Required action:
Would you copy each line of the data below that has "right"?

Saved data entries
■ ■ ■
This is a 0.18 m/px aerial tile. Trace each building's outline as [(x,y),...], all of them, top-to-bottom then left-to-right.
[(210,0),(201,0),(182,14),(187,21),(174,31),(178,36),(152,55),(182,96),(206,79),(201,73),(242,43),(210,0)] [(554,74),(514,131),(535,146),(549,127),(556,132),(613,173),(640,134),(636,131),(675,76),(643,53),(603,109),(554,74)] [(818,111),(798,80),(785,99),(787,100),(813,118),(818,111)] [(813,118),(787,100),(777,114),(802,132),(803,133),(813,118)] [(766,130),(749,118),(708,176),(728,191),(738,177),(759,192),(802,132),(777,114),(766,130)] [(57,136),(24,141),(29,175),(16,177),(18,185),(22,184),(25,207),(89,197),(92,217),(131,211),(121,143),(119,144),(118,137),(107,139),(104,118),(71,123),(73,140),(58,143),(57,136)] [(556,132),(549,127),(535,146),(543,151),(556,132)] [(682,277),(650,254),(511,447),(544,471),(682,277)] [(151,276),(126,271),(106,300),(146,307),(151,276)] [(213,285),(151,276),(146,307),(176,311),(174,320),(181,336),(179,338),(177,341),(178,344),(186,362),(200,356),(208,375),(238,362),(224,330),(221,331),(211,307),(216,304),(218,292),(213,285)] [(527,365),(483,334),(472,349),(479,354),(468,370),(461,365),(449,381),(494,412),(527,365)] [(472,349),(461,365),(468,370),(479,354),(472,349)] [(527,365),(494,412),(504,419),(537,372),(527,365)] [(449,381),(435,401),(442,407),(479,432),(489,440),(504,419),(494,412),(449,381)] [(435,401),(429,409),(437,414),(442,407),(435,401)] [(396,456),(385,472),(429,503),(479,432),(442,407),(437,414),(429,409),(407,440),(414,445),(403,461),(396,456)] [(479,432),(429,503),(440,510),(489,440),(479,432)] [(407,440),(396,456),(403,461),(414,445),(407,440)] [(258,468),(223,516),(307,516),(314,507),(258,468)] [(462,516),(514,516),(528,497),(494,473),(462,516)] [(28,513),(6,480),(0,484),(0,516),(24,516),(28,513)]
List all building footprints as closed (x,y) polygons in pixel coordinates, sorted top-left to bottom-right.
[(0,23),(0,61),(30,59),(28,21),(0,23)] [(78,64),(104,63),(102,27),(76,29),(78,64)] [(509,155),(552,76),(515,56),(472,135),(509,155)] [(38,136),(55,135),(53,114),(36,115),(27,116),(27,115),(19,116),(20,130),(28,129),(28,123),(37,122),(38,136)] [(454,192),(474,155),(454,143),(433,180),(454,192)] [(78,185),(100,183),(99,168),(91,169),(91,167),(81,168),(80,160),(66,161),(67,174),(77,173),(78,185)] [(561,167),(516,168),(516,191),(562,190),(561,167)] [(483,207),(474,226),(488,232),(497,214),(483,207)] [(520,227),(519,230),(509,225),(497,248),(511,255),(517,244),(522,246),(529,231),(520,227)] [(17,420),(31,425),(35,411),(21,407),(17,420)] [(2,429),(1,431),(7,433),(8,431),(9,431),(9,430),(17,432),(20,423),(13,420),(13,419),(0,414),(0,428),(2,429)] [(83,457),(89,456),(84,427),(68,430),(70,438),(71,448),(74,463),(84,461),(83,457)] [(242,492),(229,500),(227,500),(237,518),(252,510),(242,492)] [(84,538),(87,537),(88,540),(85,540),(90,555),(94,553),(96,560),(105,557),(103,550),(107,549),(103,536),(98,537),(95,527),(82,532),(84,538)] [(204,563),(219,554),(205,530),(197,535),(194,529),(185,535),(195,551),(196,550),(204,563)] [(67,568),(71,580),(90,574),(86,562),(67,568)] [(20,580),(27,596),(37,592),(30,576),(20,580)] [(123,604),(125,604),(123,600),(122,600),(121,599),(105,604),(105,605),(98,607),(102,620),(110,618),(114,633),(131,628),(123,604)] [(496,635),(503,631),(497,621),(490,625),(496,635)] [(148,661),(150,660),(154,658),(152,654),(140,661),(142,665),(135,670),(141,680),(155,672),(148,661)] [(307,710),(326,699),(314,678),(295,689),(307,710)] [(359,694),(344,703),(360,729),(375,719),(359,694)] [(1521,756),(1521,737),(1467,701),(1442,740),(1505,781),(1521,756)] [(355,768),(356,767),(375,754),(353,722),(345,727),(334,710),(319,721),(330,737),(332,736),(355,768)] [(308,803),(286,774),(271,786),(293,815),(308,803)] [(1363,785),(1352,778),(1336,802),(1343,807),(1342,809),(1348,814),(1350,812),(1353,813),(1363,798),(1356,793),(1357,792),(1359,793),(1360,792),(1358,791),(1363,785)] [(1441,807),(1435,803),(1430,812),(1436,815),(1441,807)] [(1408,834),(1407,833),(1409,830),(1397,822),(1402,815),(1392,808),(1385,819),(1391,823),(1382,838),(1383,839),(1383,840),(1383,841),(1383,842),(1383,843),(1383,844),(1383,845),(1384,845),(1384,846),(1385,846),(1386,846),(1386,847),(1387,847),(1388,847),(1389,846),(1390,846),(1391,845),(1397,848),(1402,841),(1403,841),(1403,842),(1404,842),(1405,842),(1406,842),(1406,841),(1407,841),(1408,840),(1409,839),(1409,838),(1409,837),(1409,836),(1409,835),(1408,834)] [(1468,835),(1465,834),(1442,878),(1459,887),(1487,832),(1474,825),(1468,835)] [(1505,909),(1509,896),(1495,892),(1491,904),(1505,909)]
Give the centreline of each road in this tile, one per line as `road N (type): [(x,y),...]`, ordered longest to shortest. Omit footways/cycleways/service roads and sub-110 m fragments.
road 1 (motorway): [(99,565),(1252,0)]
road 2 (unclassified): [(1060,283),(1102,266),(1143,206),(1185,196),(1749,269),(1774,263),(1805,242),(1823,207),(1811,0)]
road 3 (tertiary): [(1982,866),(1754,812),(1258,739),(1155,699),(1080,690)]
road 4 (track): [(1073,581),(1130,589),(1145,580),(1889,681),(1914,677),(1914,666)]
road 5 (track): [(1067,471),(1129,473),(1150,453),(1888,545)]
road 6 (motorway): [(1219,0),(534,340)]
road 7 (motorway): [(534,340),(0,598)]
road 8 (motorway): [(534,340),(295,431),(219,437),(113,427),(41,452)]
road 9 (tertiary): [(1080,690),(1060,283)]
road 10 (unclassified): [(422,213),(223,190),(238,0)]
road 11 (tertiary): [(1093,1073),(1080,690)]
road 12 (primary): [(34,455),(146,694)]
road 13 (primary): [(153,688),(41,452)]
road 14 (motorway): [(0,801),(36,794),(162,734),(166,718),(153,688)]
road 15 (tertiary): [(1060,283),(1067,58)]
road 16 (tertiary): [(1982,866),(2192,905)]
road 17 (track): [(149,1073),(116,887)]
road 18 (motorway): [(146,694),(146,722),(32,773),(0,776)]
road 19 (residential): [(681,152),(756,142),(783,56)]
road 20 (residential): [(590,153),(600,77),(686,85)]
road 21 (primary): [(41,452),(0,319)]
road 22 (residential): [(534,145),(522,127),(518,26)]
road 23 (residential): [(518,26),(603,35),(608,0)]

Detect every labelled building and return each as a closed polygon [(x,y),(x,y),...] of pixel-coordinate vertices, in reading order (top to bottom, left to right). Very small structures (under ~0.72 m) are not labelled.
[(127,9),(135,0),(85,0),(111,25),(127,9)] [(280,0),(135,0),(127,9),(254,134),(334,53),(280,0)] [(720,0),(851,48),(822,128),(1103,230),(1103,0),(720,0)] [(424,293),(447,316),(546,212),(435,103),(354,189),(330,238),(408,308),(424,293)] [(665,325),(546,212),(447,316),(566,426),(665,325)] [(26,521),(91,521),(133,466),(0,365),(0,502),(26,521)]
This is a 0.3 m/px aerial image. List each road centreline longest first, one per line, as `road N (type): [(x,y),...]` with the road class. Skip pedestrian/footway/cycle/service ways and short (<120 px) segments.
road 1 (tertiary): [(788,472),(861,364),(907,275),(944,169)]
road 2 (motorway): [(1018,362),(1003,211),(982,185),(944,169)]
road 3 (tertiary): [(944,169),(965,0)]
■ ■ ■
Result of the exercise:
This is a 0.18 m/px aerial tile. Trace each building's outline as [(x,y),...], all of them, top-to-bottom then left-to-right.
List all building footprints as closed (x,y) polygons in pixel coordinates, sorted top-left to bottom-right.
Detect every labelled building and return each as a closed polygon [(x,y),(x,y),...] of pixel-coordinate vertices, in reading order (top to bottom, left to right). Very small structures (under ~0.72 m) are not labelled.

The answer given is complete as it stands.